*** Opening Provided material ***

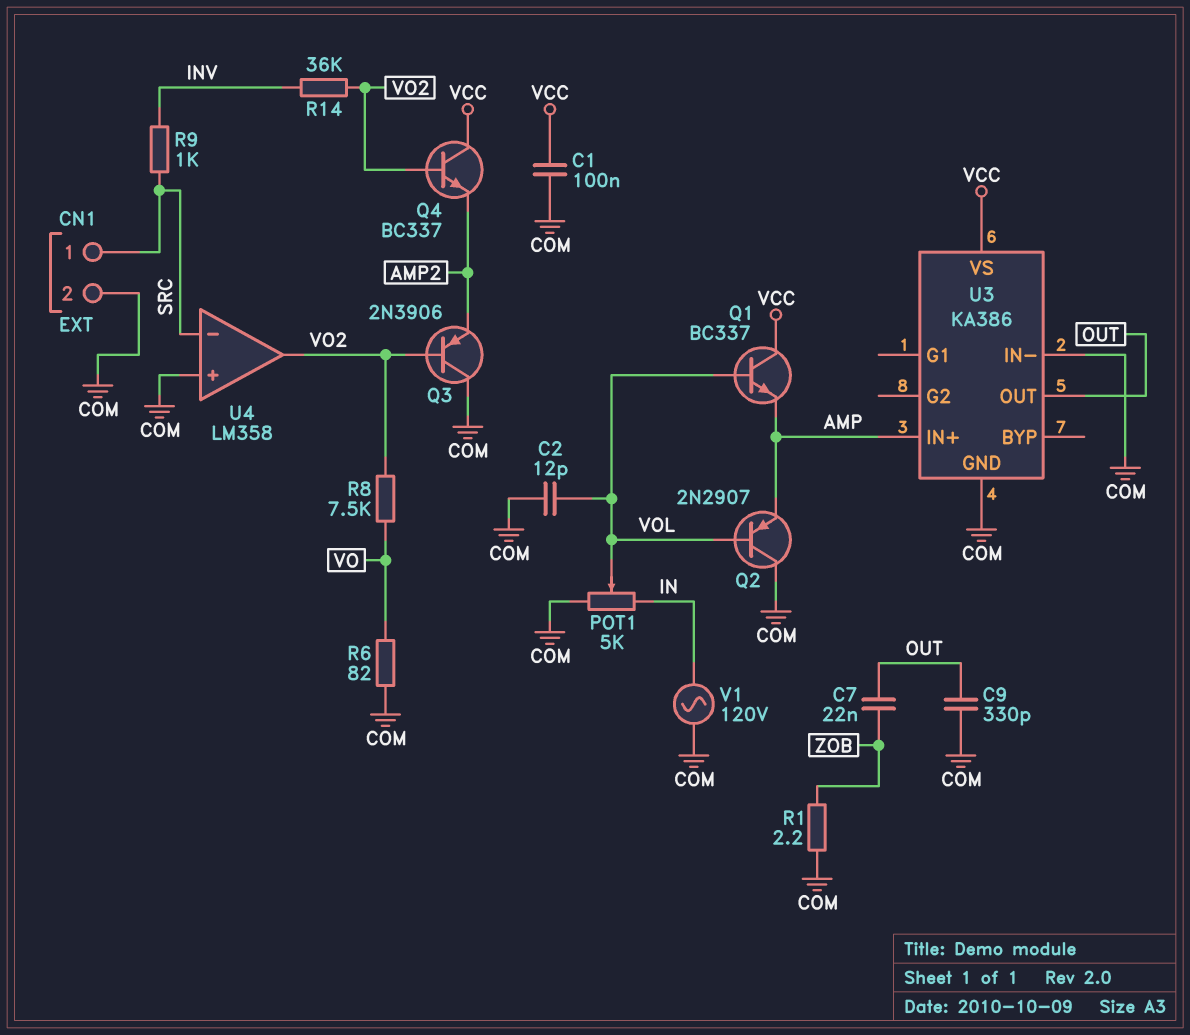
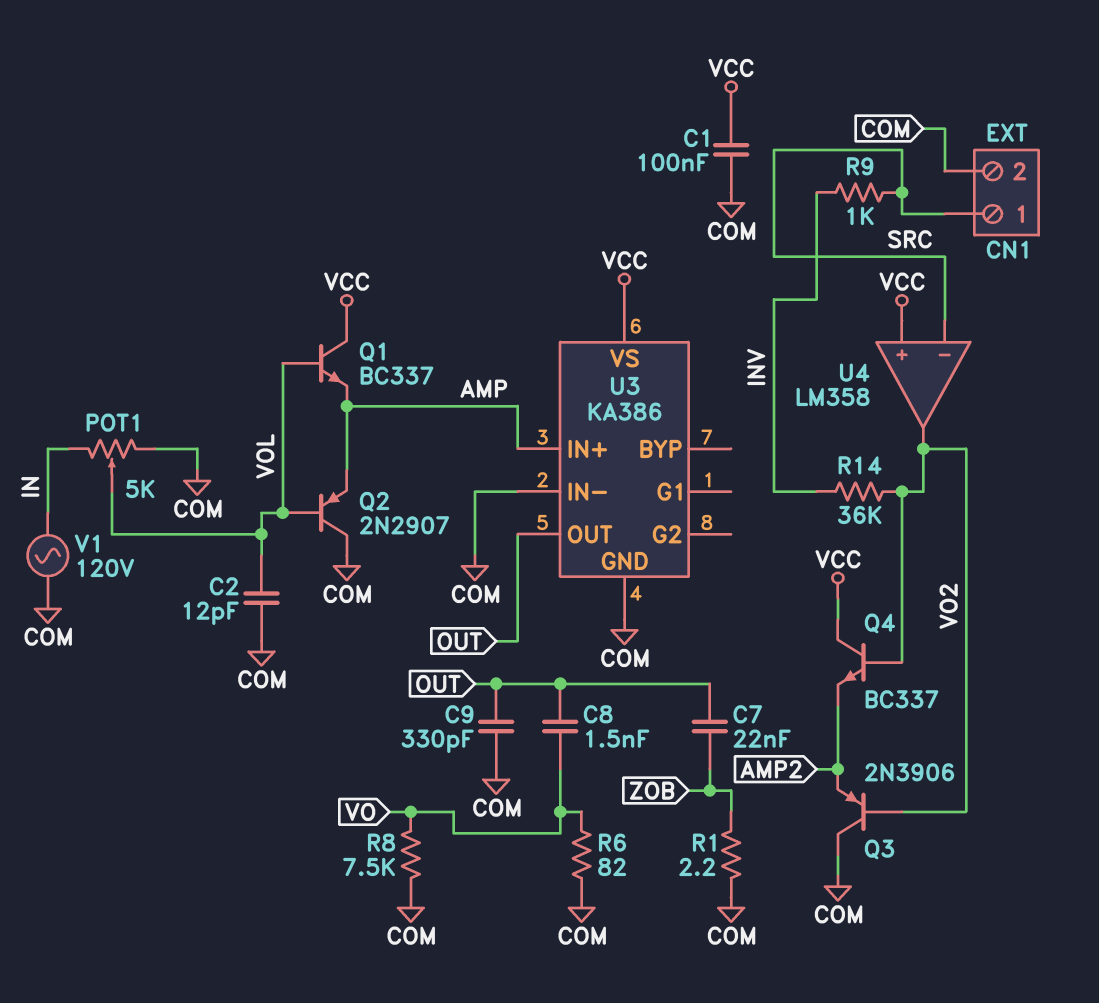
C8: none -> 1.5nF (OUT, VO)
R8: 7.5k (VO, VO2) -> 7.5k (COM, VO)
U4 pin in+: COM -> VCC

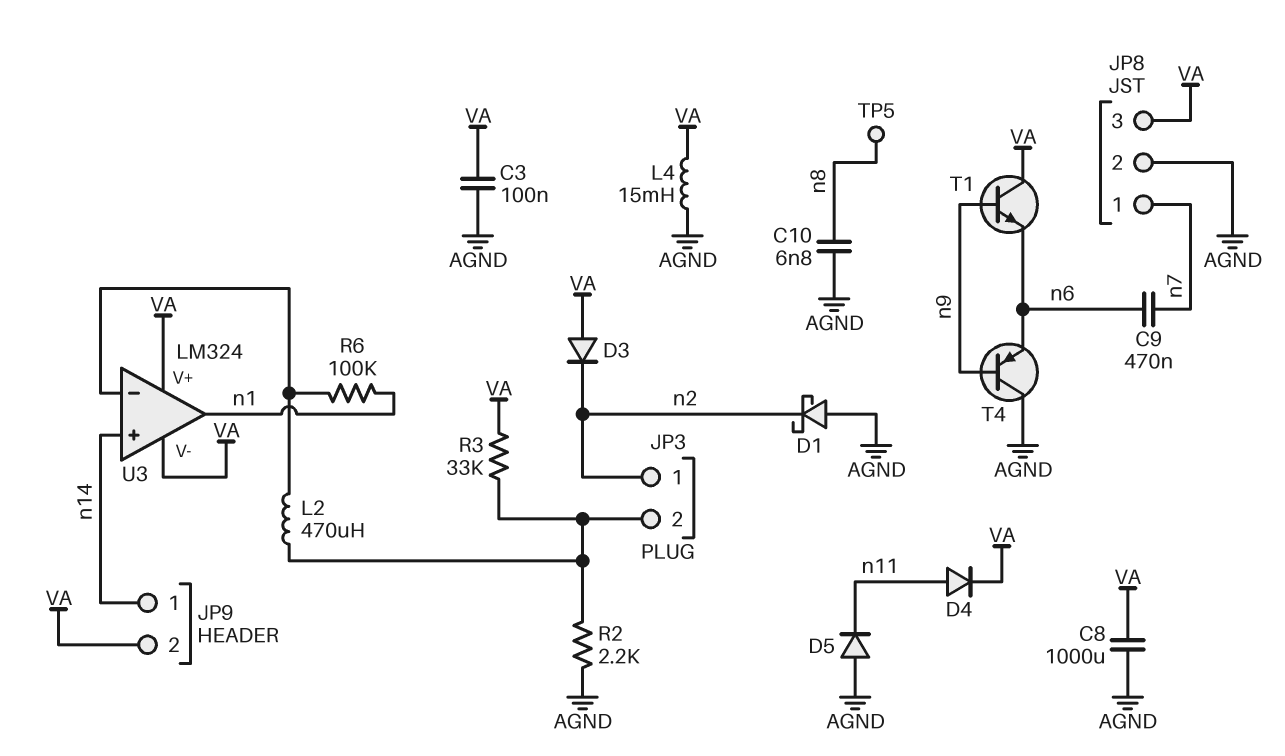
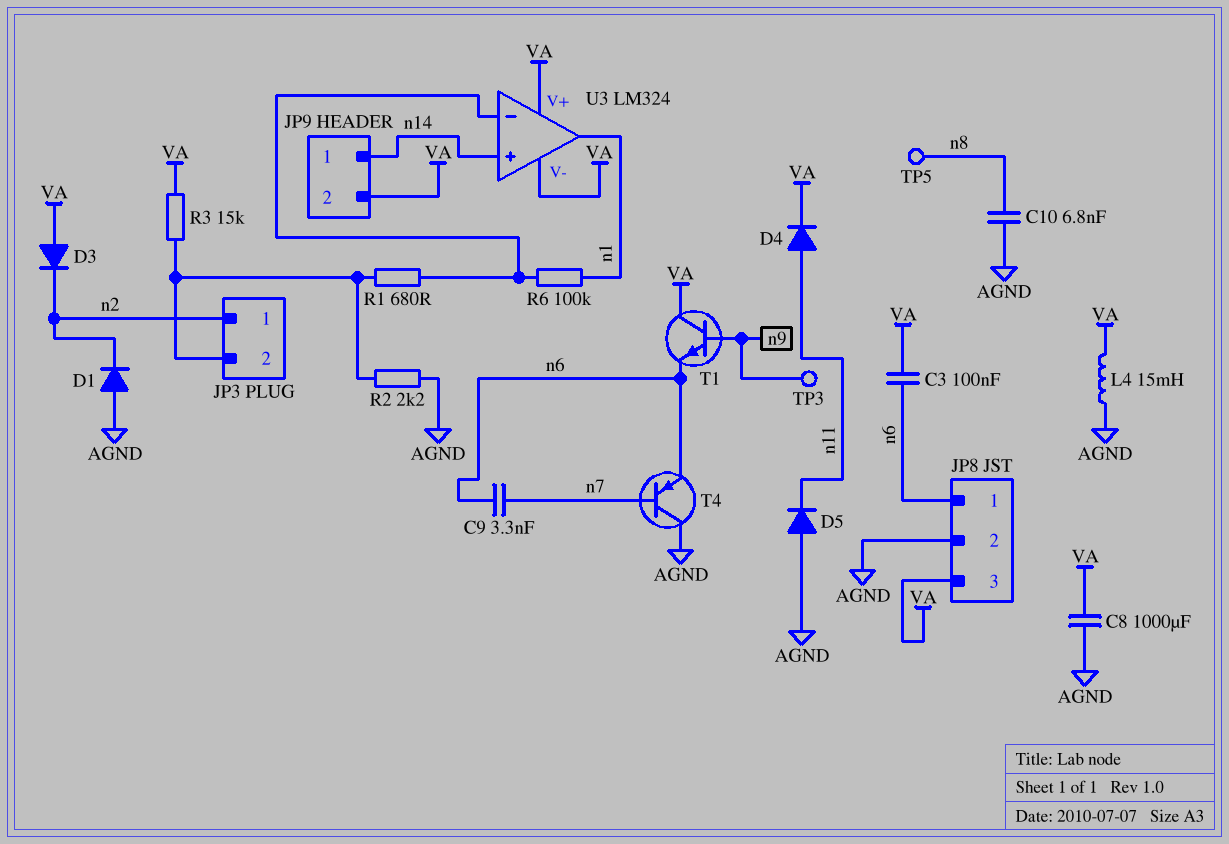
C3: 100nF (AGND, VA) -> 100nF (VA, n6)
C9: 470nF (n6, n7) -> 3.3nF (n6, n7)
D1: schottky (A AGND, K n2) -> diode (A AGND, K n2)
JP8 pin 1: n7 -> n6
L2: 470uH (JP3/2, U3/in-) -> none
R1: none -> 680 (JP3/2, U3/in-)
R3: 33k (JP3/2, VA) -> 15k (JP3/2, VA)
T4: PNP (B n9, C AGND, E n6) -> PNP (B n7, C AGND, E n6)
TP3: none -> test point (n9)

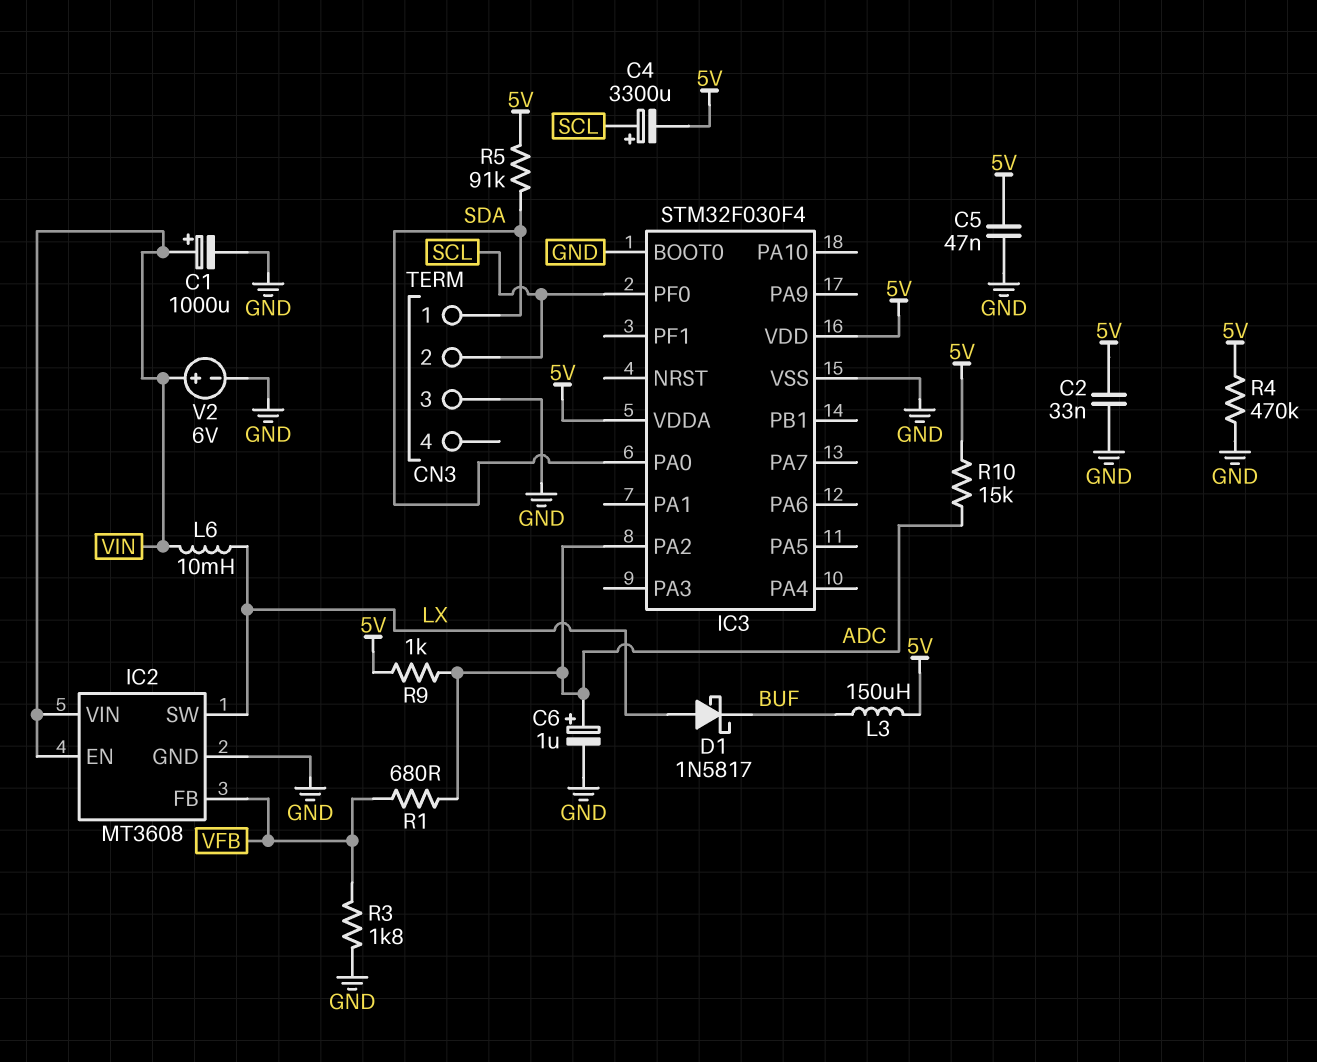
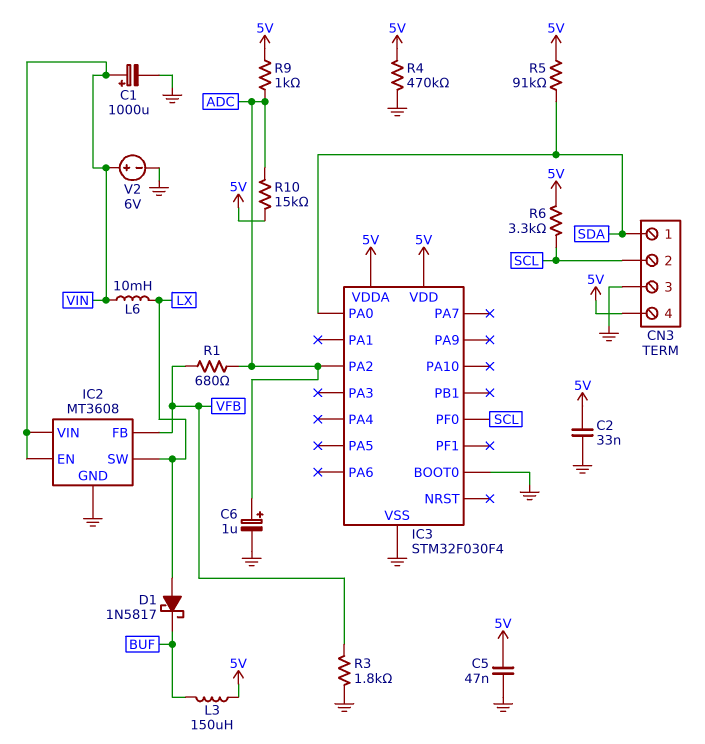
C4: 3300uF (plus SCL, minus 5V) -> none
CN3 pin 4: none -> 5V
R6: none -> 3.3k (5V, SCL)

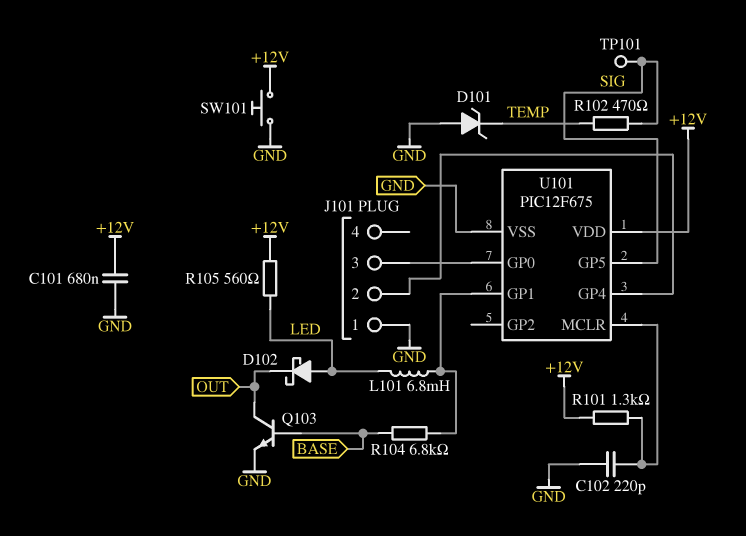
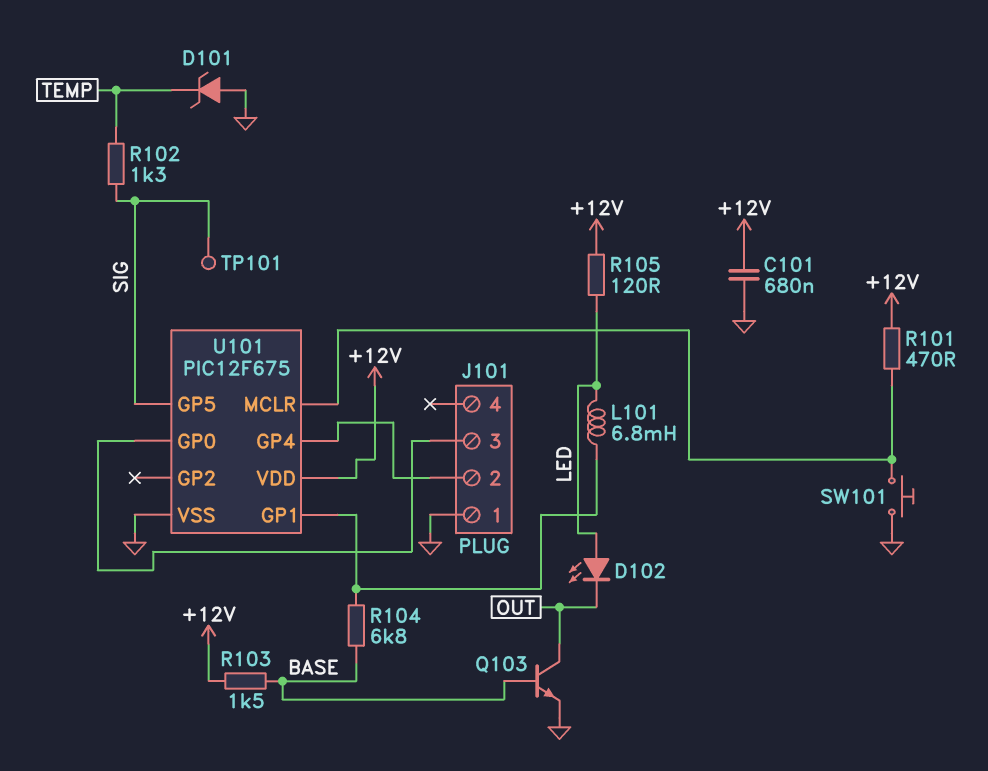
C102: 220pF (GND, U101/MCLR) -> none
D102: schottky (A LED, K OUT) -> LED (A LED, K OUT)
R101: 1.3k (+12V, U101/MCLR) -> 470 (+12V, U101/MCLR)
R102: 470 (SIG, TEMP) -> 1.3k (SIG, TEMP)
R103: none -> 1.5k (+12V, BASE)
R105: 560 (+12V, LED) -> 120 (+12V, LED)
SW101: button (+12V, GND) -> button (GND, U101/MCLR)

*** Closing Provided material ***

What this task involves
Reproduce verbatim, and only, the lines starting at the one that contains "C4: 3300uF (plus SCL, minus 5V) -> none" and ending with the final line of the records; leave out the pictures.

Solution below
C4: 3300uF (plus SCL, minus 5V) -> none
CN3 pin 4: none -> 5V
R6: none -> 3.3k (5V, SCL)

C102: 220pF (GND, U101/MCLR) -> none
D102: schottky (A LED, K OUT) -> LED (A LED, K OUT)
R101: 1.3k (+12V, U101/MCLR) -> 470 (+12V, U101/MCLR)
R102: 470 (SIG, TEMP) -> 1.3k (SIG, TEMP)
R103: none -> 1.5k (+12V, BASE)
R105: 560 (+12V, LED) -> 120 (+12V, LED)
SW101: button (+12V, GND) -> button (GND, U101/MCLR)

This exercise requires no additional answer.